══ Data for the task ══

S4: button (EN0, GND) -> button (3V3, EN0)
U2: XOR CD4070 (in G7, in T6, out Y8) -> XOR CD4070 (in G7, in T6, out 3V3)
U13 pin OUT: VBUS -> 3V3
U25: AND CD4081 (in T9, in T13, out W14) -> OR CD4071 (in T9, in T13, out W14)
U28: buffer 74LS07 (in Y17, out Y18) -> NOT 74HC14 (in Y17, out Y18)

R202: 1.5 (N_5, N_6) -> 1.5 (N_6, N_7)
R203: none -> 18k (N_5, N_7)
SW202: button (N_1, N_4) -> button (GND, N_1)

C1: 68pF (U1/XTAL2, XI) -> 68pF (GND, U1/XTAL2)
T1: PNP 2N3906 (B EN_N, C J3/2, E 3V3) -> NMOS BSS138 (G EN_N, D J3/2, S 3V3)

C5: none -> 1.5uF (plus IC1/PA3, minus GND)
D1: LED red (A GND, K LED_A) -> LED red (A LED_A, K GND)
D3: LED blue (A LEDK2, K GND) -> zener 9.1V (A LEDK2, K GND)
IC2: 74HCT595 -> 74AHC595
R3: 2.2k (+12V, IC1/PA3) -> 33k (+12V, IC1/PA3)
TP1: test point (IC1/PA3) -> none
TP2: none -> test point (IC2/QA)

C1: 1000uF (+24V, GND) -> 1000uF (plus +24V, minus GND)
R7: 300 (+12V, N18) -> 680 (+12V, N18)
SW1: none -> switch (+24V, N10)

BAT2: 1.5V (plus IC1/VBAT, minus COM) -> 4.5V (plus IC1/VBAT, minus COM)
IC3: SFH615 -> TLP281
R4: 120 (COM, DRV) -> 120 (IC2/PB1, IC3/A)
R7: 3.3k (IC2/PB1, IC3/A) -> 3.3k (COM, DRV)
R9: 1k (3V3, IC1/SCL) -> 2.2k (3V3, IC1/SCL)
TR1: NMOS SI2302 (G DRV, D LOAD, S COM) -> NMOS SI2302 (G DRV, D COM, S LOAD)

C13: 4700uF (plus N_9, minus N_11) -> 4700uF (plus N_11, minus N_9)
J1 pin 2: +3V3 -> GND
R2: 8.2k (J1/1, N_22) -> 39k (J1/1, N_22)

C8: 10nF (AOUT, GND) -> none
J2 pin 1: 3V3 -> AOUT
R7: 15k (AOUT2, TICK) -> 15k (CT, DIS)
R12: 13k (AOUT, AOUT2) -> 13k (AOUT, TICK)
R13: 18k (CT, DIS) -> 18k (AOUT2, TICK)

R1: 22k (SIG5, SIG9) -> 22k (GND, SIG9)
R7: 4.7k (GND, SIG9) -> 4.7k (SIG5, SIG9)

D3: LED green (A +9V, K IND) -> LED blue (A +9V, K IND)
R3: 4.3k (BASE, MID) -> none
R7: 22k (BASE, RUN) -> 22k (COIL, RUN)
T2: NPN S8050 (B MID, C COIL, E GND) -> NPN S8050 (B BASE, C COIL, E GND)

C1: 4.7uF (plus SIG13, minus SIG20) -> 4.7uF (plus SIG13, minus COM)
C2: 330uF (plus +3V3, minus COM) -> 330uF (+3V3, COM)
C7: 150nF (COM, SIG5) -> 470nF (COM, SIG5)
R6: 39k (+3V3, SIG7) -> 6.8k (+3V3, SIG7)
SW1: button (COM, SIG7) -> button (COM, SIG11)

═══

Find the word "TICK" in the entries above. Copy every line that has it.

R7: 15k (AOUT2, TICK) -> 15k (CT, DIS)
R12: 13k (AOUT, AOUT2) -> 13k (AOUT, TICK)
R13: 18k (CT, DIS) -> 18k (AOUT2, TICK)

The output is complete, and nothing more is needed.